Could you print the lines below exactly, from the one holding "gray semicircle: (394, 598)" through the last line, with no other output?

## Synthetic geometry scene data
____________

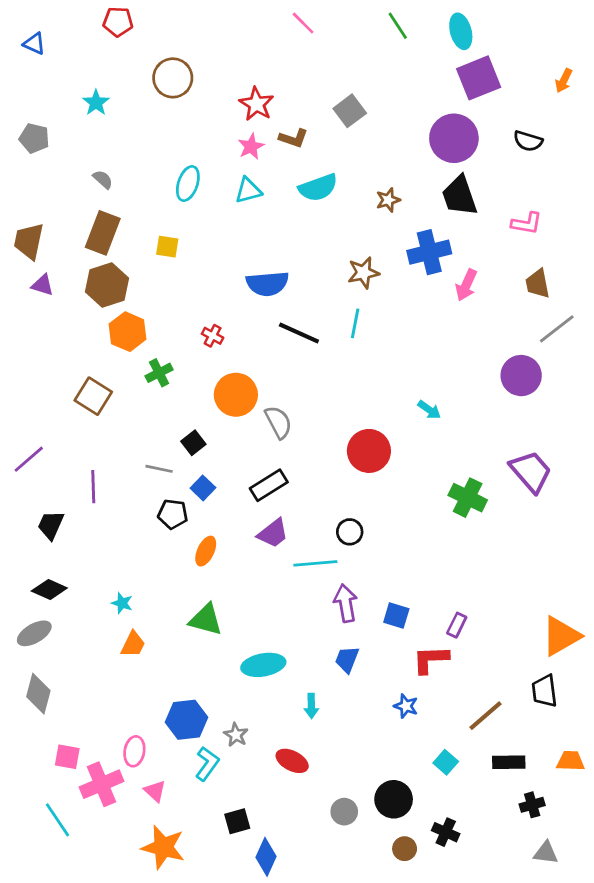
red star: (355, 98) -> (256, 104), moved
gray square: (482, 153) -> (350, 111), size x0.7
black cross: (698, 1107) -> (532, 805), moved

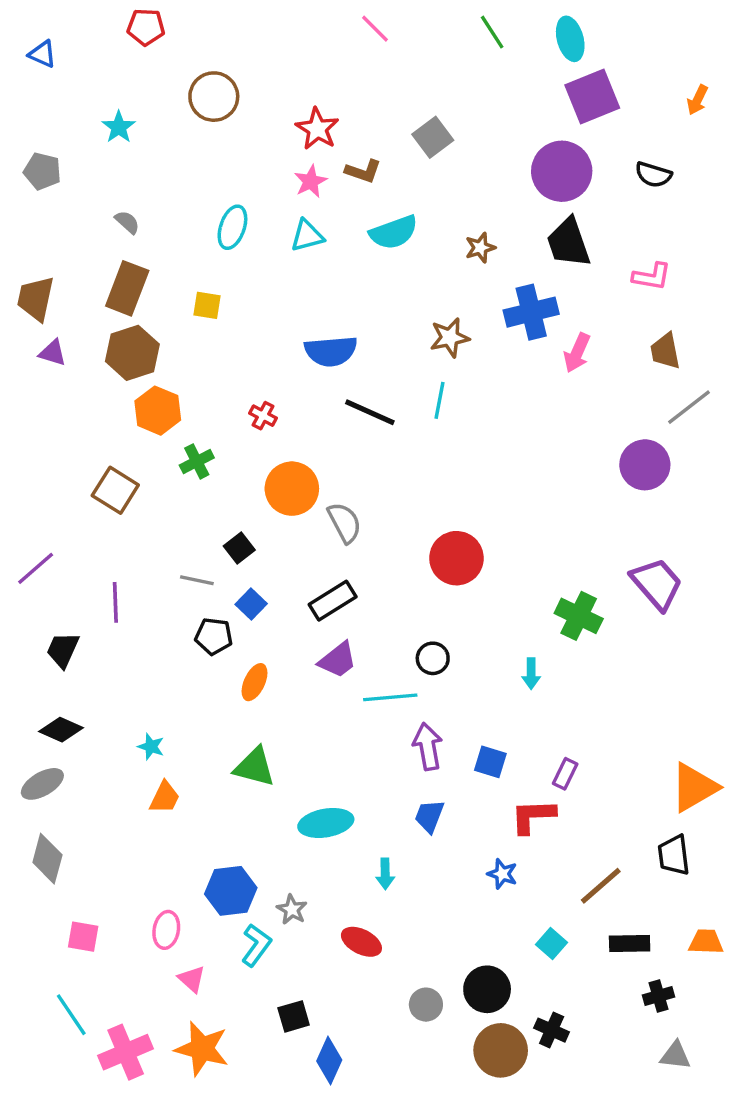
cyan arrow: (429, 410) -> (531, 674), moved, turned 55
pink cross: (101, 784) -> (126, 1052), moved
brown circle: (405, 849) -> (501, 1050), size x1.8

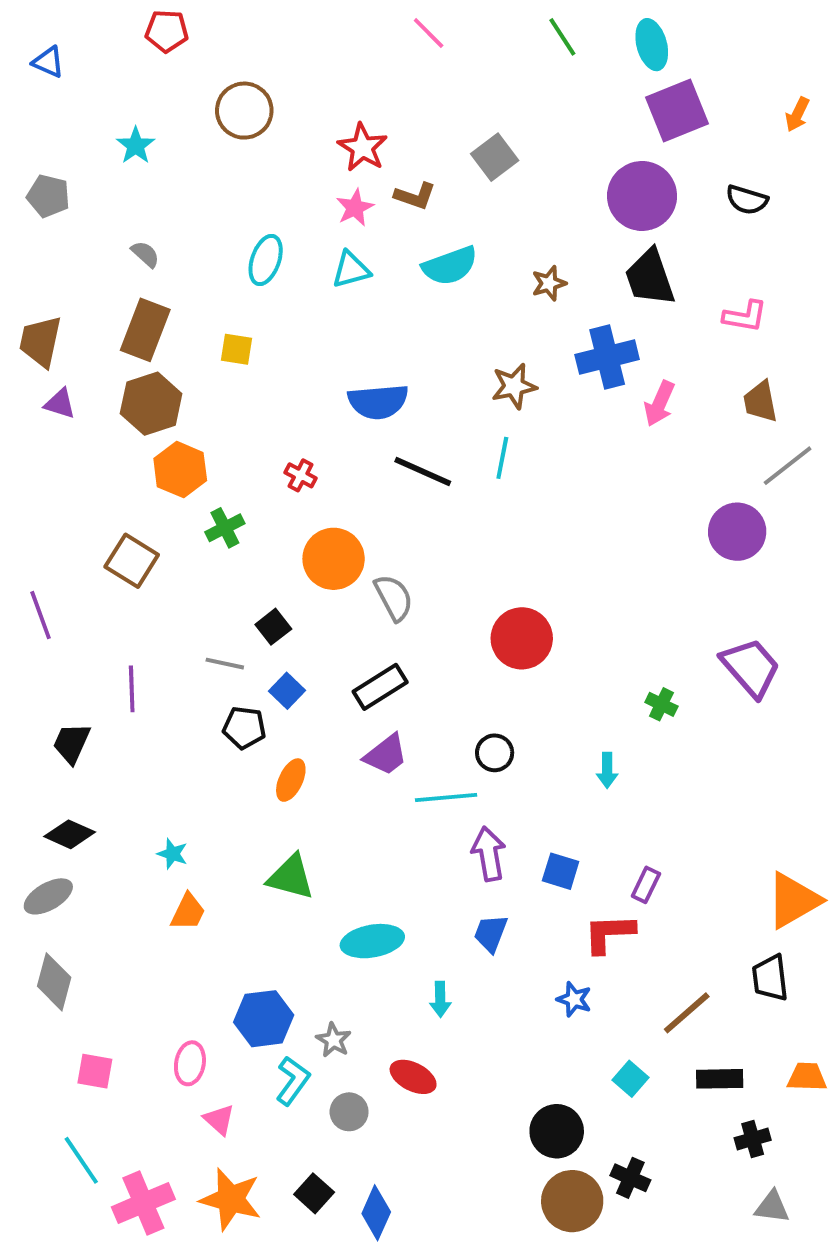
purple line: (36, 568) -> (41, 615), moved, turned -69
green cross: (579, 616) -> (661, 704), size x0.6
gray circle: (426, 1005) -> (349, 1112), moved
black square: (294, 1016) -> (314, 1193), moved, turned -32

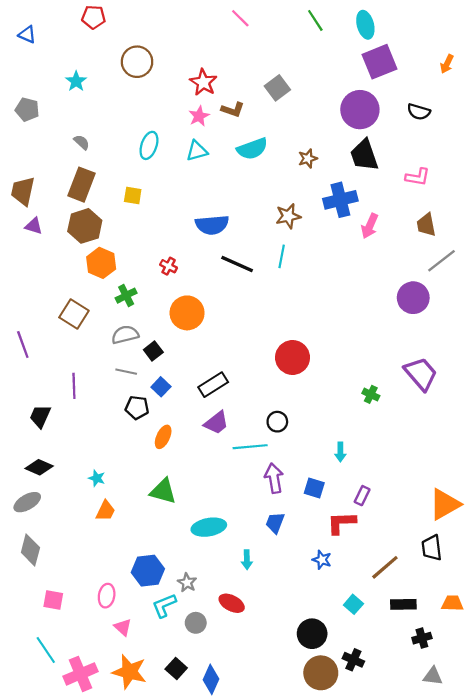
gray semicircle: (394, 598) -> (125, 335), moved, turned -76
cyan arrow: (607, 770) -> (340, 452), moved
cyan L-shape: (293, 1081) -> (164, 605), turned -148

____________

## Problem solution
gray semicircle: (394, 598) -> (125, 335), moved, turned -76
cyan arrow: (607, 770) -> (340, 452), moved
cyan L-shape: (293, 1081) -> (164, 605), turned -148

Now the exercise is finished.